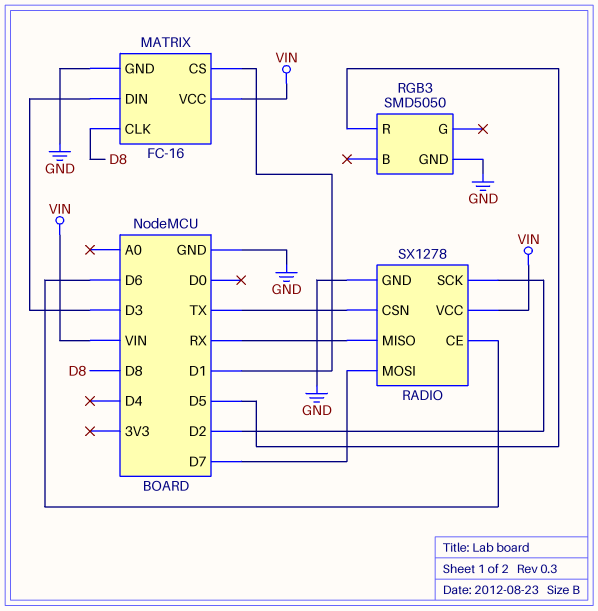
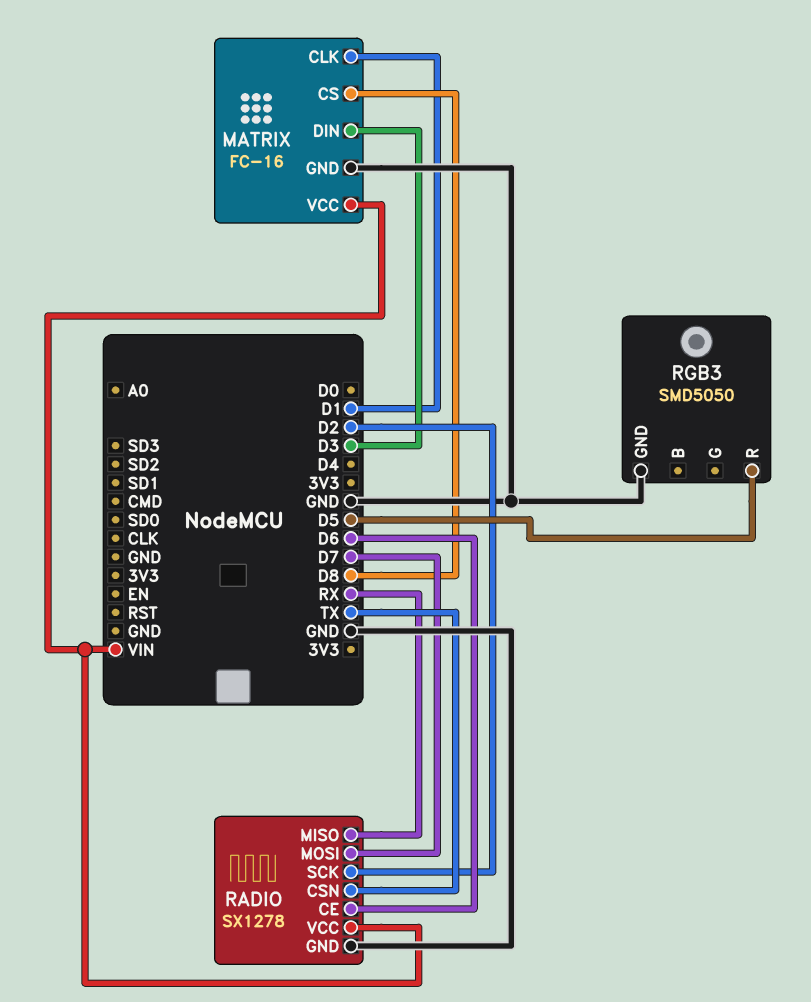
MATRIX pin CLK: D8 -> D1
MATRIX pin CS: D1 -> D8

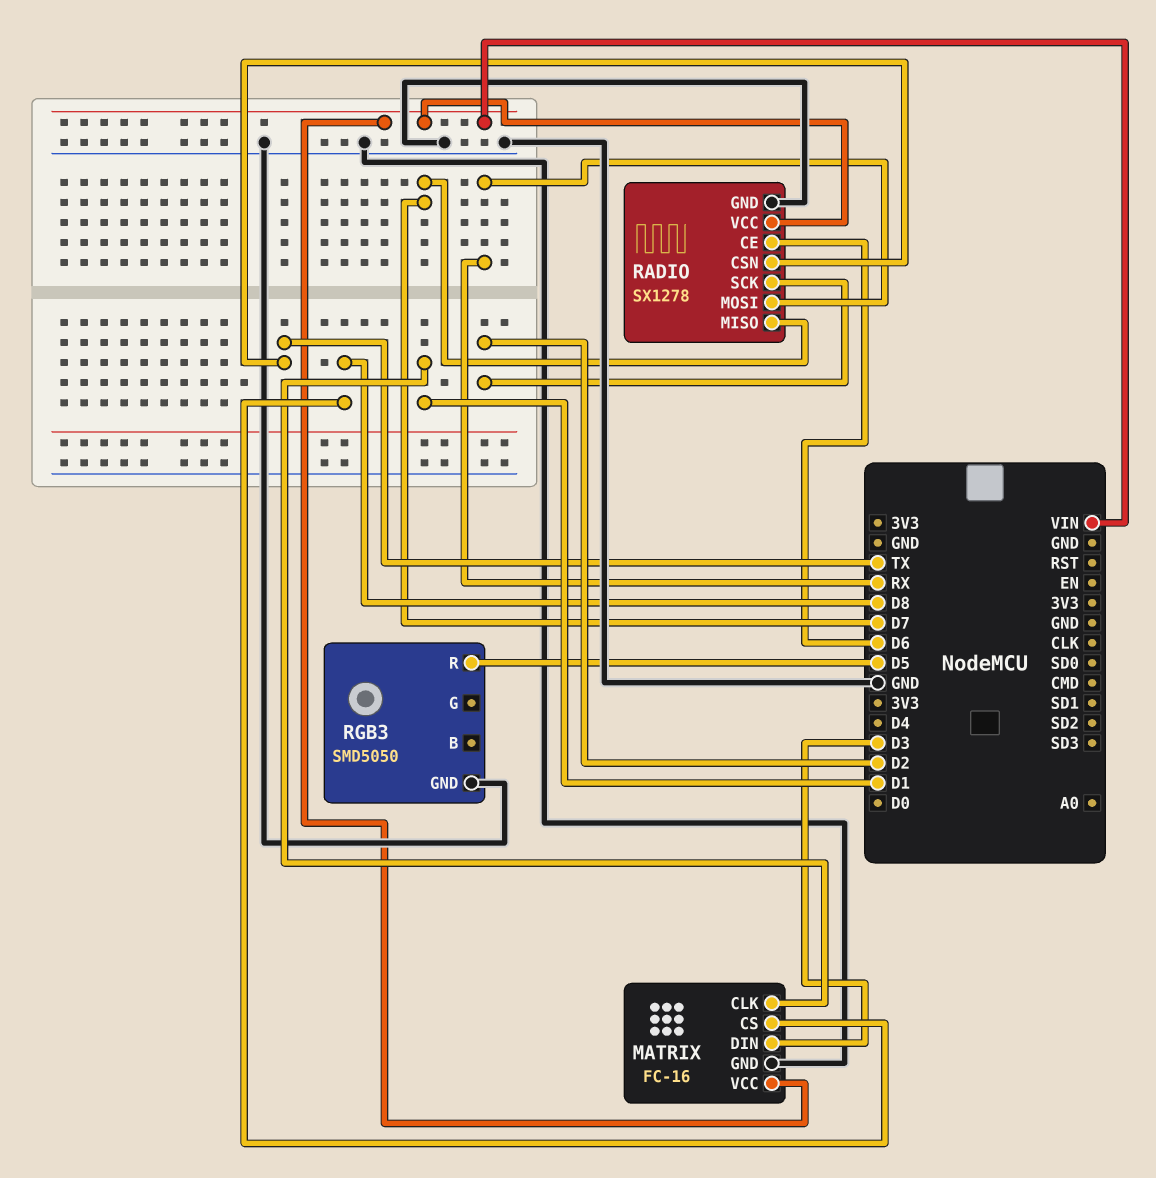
RADIO pin MISO: RX -> D7
RADIO pin MOSI: D7 -> RX

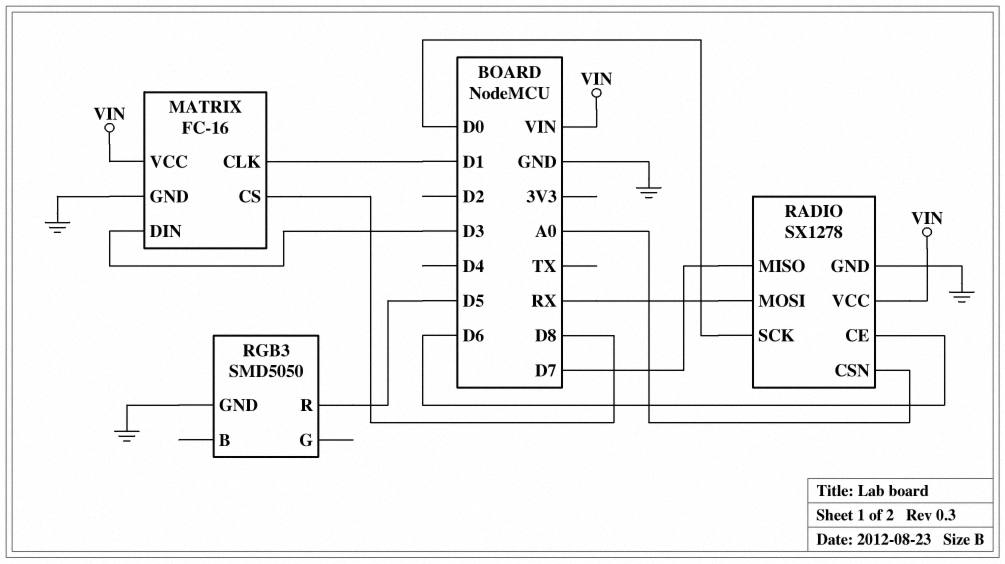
RADIO pin CSN: TX -> A0
RADIO pin SCK: D2 -> D0

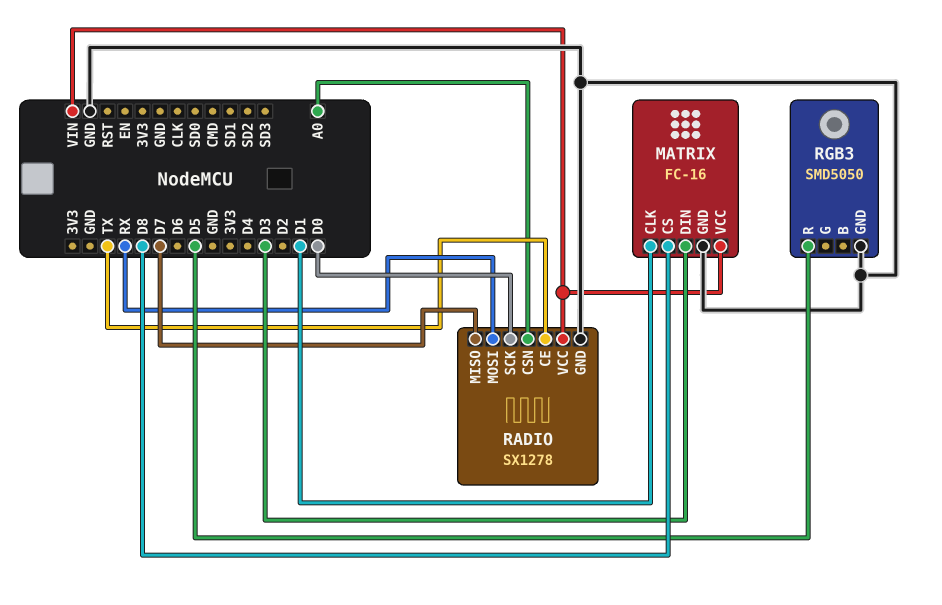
RADIO pin CE: D6 -> TX

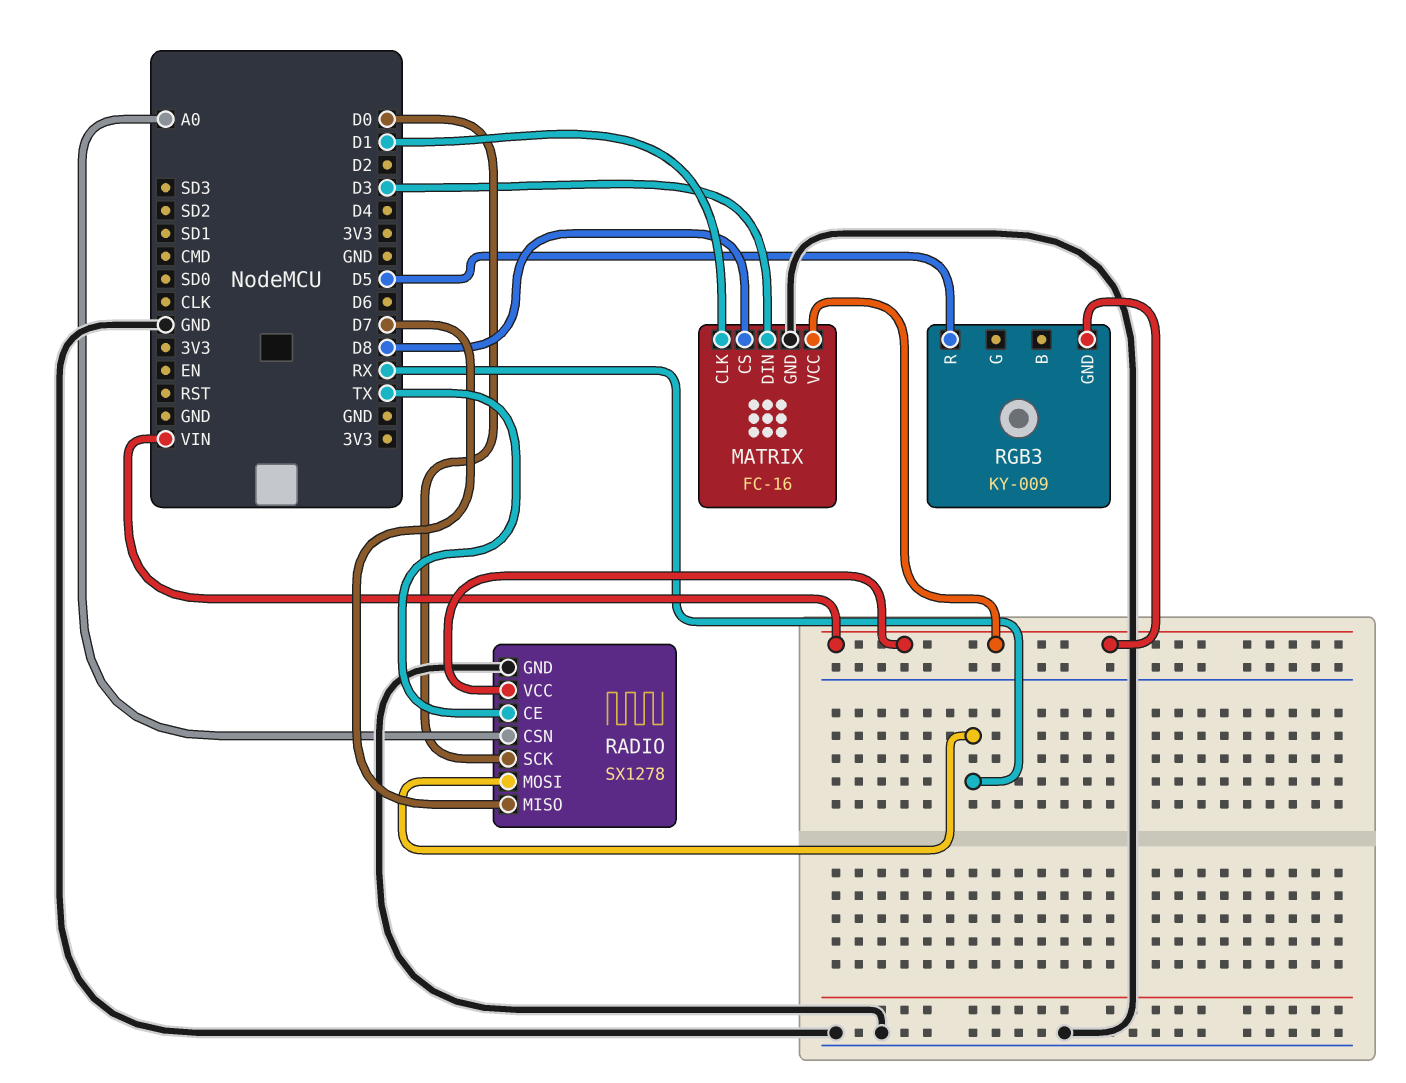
RGB3: SMD5050 -> KY-009
RGB3 pin GND: GND -> VIN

________

-- Problem to work on --
Restate every entry above word for word; no picture belongs in the copy.

-- Your solution --
MATRIX pin CLK: D8 -> D1
MATRIX pin CS: D1 -> D8

RADIO pin MISO: RX -> D7
RADIO pin MOSI: D7 -> RX

RADIO pin CSN: TX -> A0
RADIO pin SCK: D2 -> D0

RADIO pin CE: D6 -> TX

RGB3: SMD5050 -> KY-009
RGB3 pin GND: GND -> VIN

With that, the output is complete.